== Task data ==

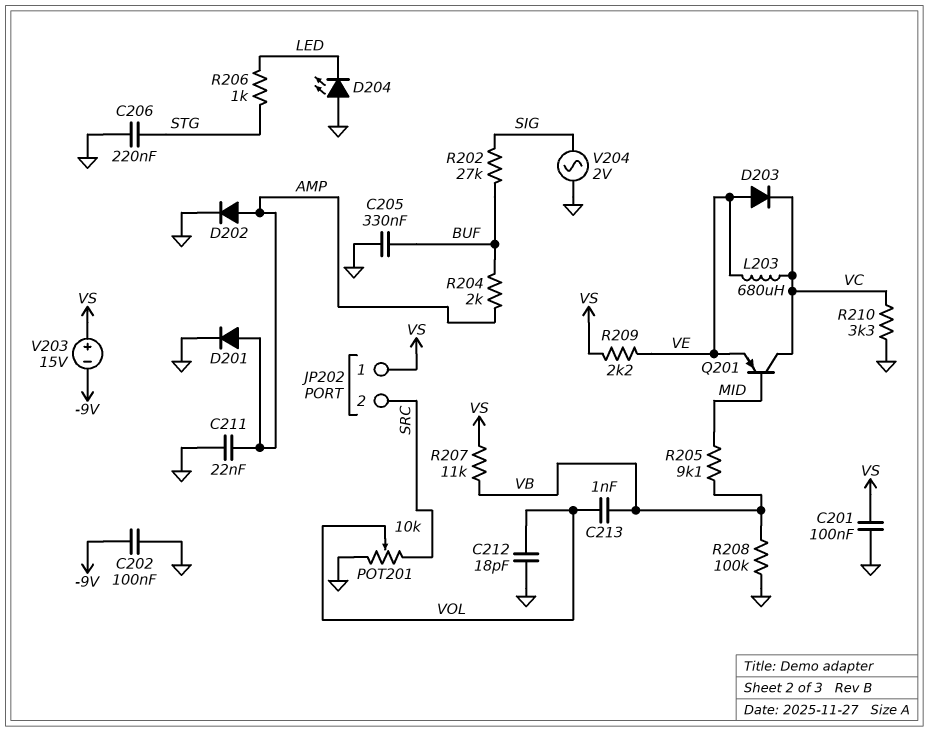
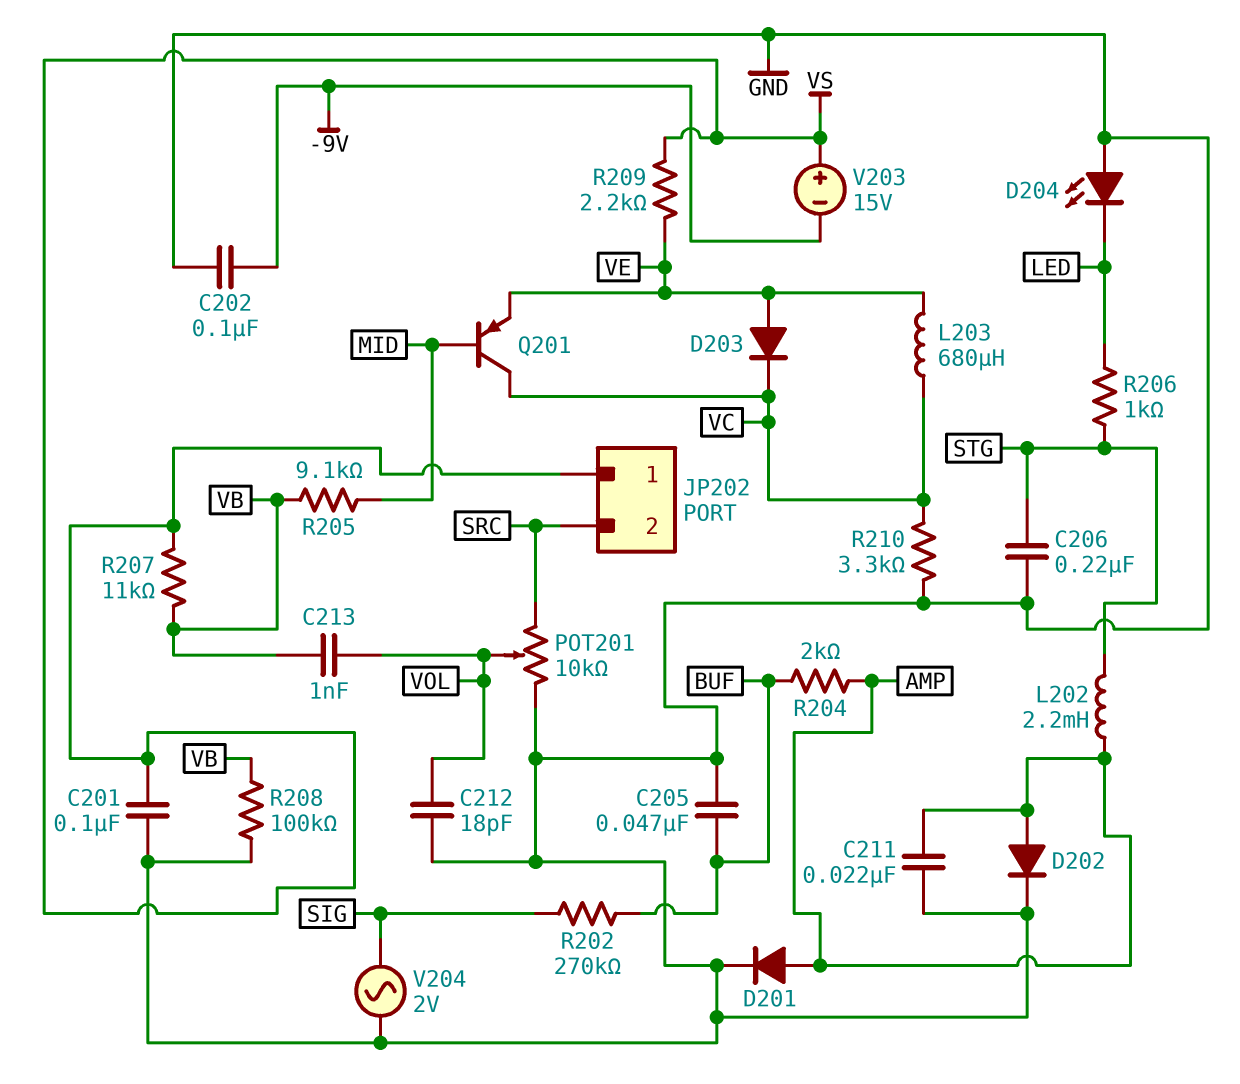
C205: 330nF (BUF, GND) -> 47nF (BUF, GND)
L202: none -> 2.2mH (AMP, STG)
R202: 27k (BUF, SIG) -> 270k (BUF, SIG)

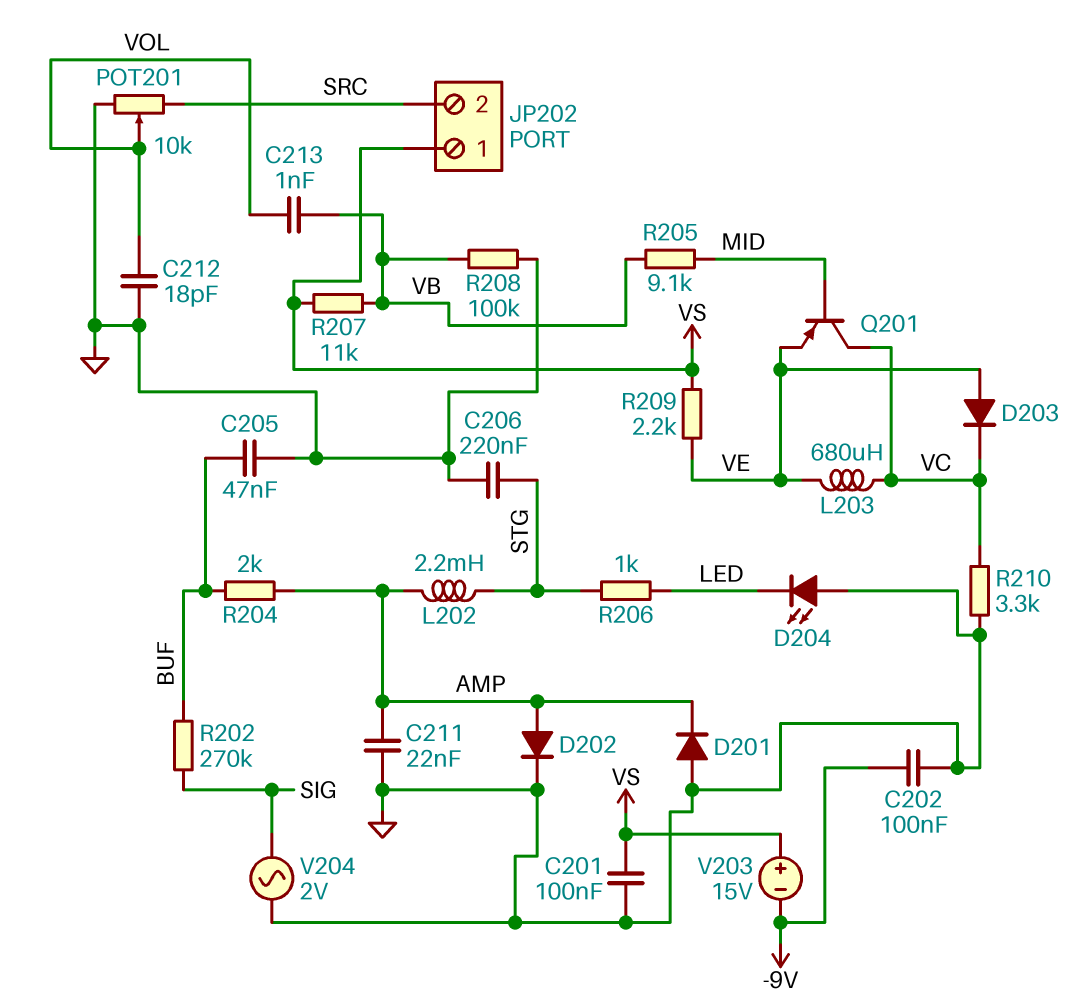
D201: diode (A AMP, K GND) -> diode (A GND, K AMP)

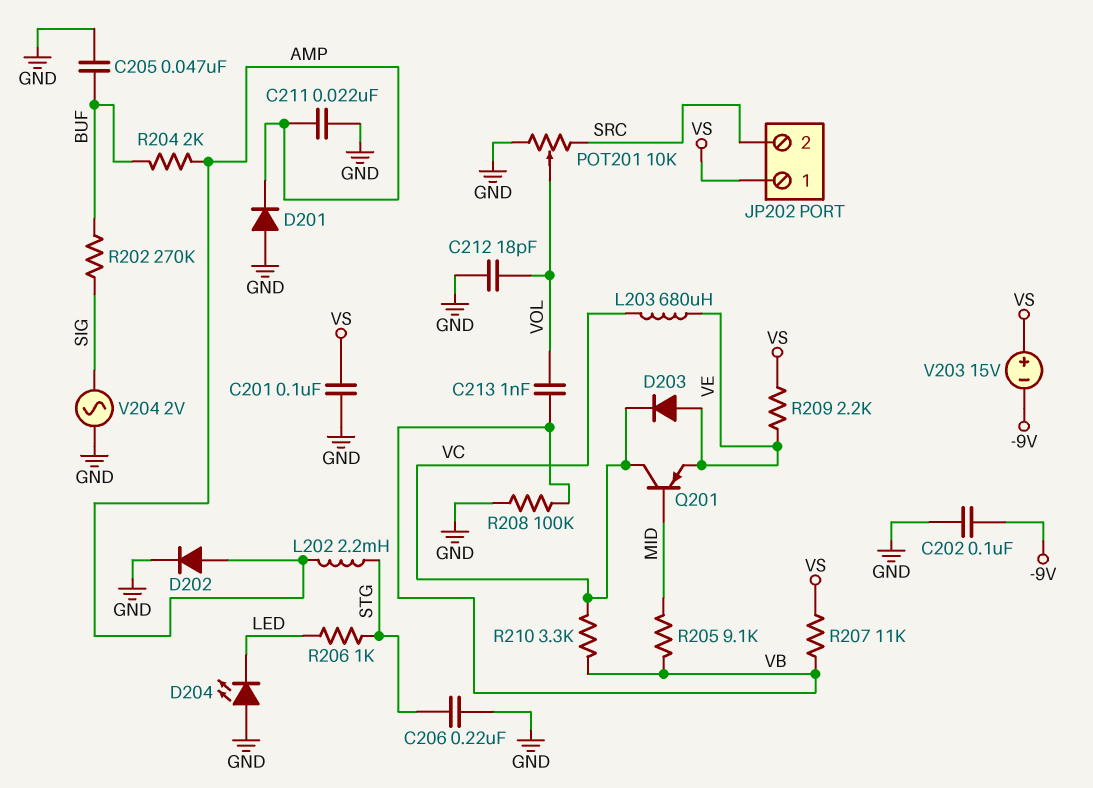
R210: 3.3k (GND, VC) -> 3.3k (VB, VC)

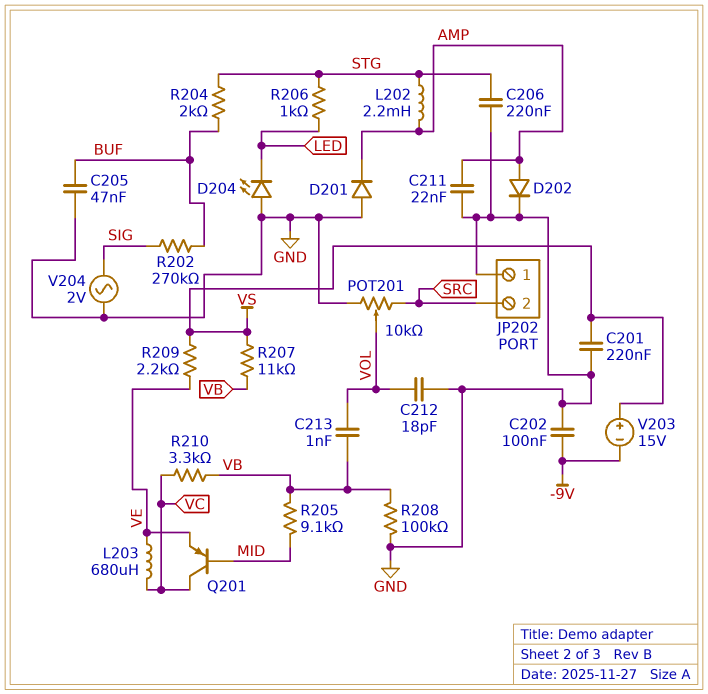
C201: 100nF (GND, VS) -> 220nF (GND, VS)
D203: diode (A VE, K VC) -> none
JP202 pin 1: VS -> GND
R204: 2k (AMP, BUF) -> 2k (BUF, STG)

===
== Task data ==

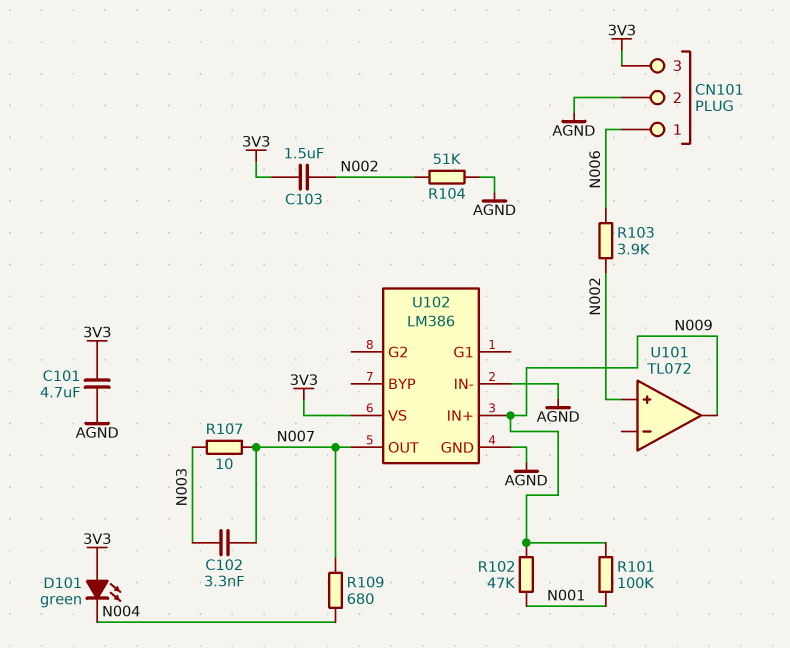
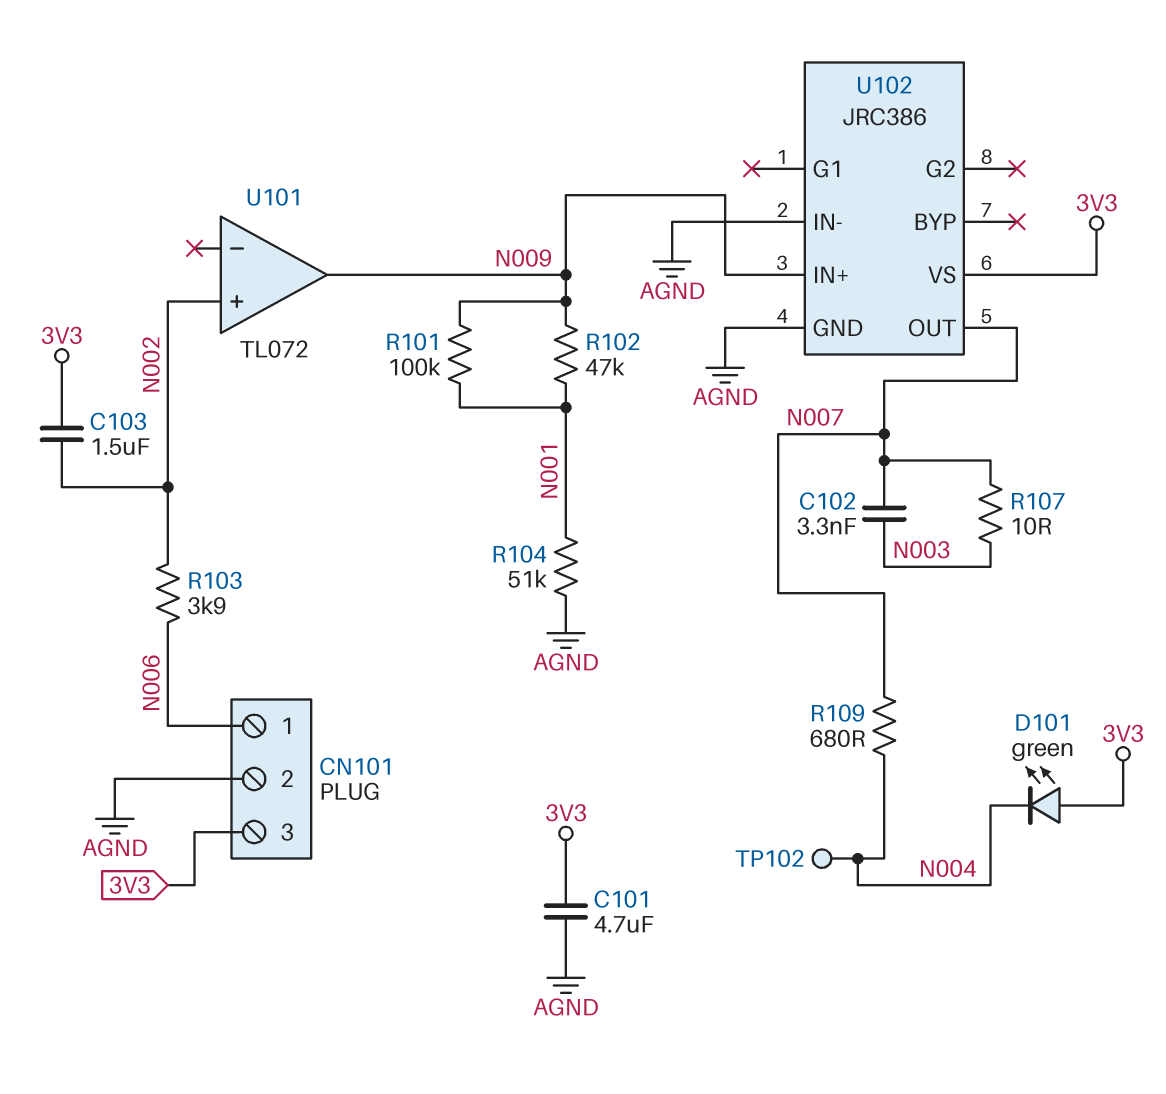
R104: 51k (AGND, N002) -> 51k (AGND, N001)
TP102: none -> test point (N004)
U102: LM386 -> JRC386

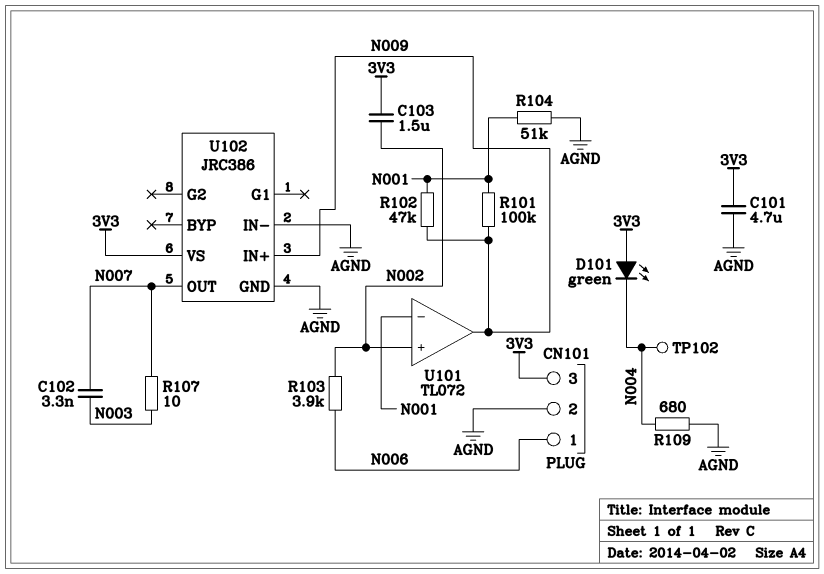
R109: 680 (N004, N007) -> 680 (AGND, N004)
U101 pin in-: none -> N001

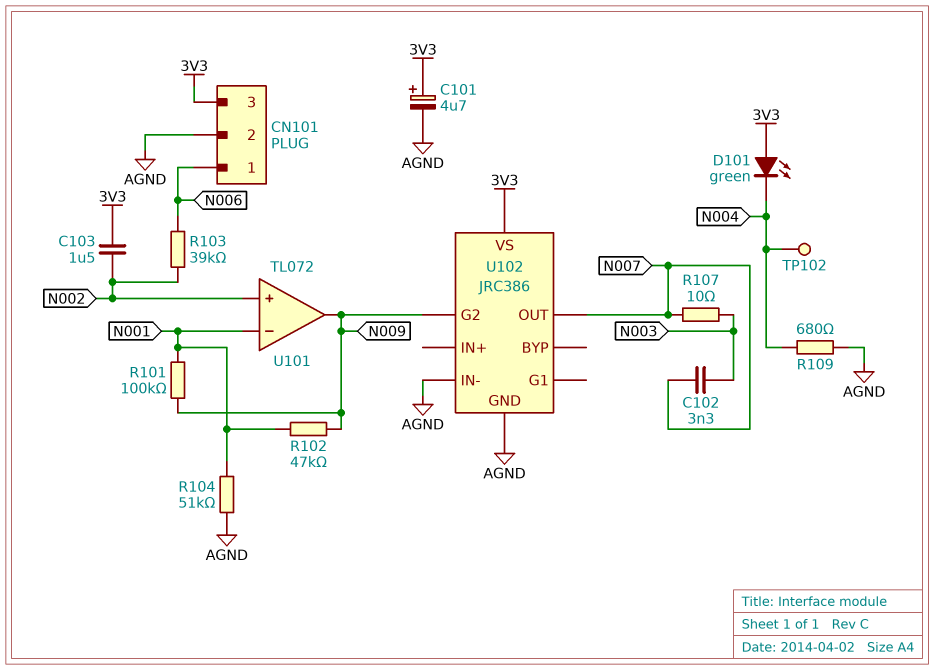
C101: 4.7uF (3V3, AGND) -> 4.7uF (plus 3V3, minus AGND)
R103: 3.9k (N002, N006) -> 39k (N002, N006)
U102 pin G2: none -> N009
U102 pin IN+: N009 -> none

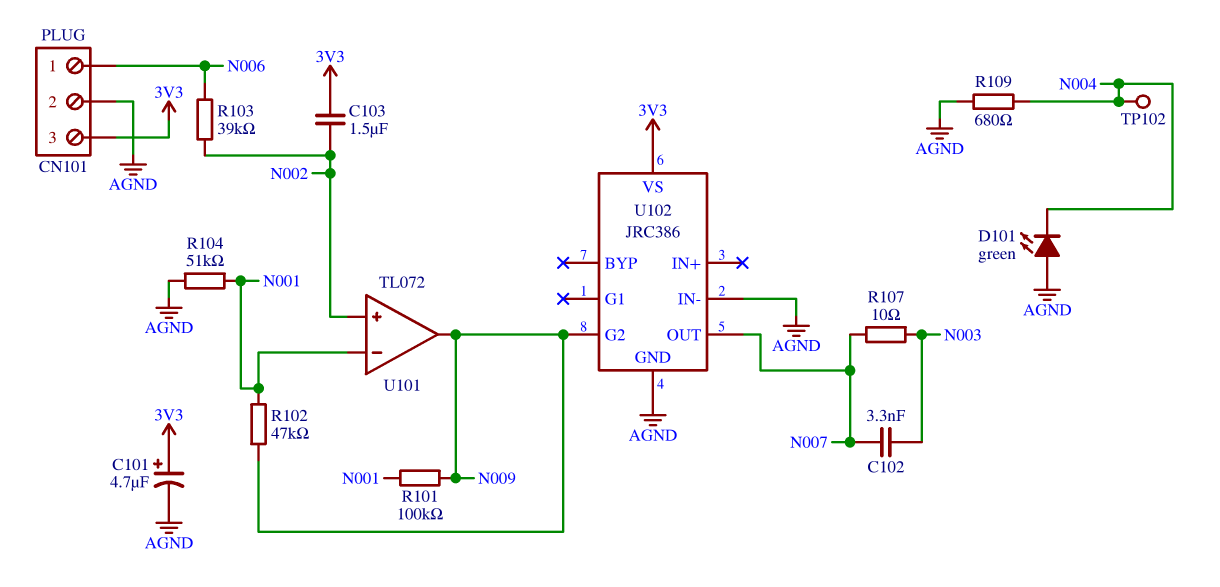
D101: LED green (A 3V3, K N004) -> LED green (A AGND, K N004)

===

What you should do = Within the listing above, write out the stretch from the line with "R210: 3.3k (GND, VC) -> 3.3k (VB, VC)" through the line with "R204: 2k (AMP, BUF) -> 2k (BUF, STG)" exactly. Any pictures are to be left out.

Exercise response =
R210: 3.3k (GND, VC) -> 3.3k (VB, VC)

C201: 100nF (GND, VS) -> 220nF (GND, VS)
D203: diode (A VE, K VC) -> none
JP202 pin 1: VS -> GND
R204: 2k (AMP, BUF) -> 2k (BUF, STG)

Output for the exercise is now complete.